EXTRACTED MATERIAL:
++++++++++++++++++++
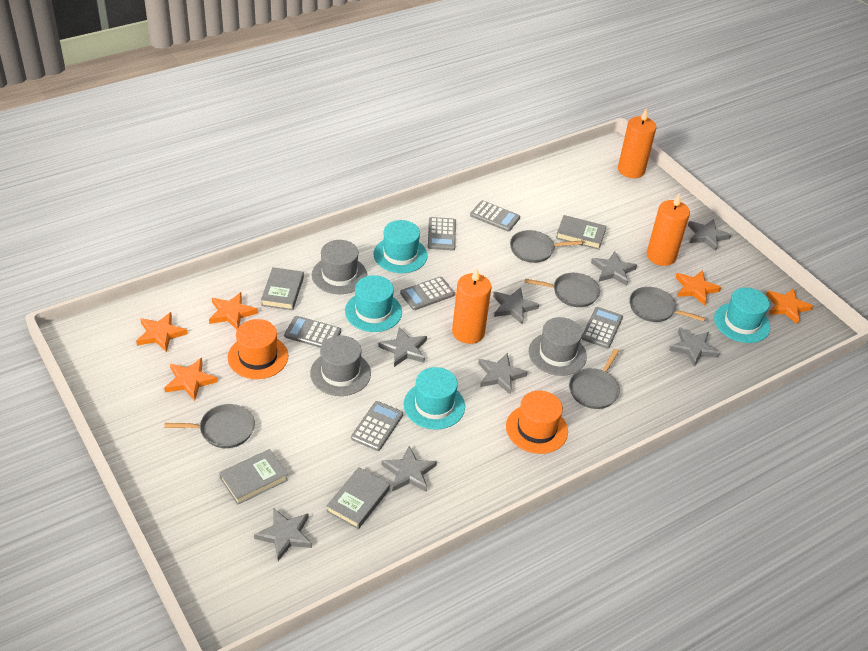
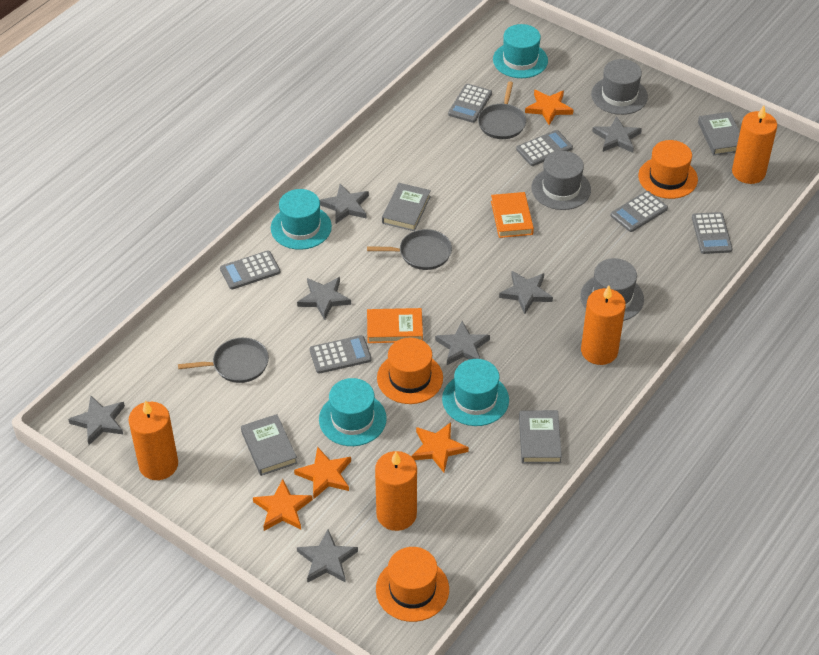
grey pan: 5 -> 3
grey star: 8 -> 7
orange book: 0 -> 2
orange candle: 3 -> 4
orange hat: 2 -> 3
orange star: 5 -> 4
++++++++++++++++++++
ASSIGNMENT:
Repeat the records above verbatim, with no pictures in the result.

OUTPUT:
grey pan: 5 -> 3
grey star: 8 -> 7
orange book: 0 -> 2
orange candle: 3 -> 4
orange hat: 2 -> 3
orange star: 5 -> 4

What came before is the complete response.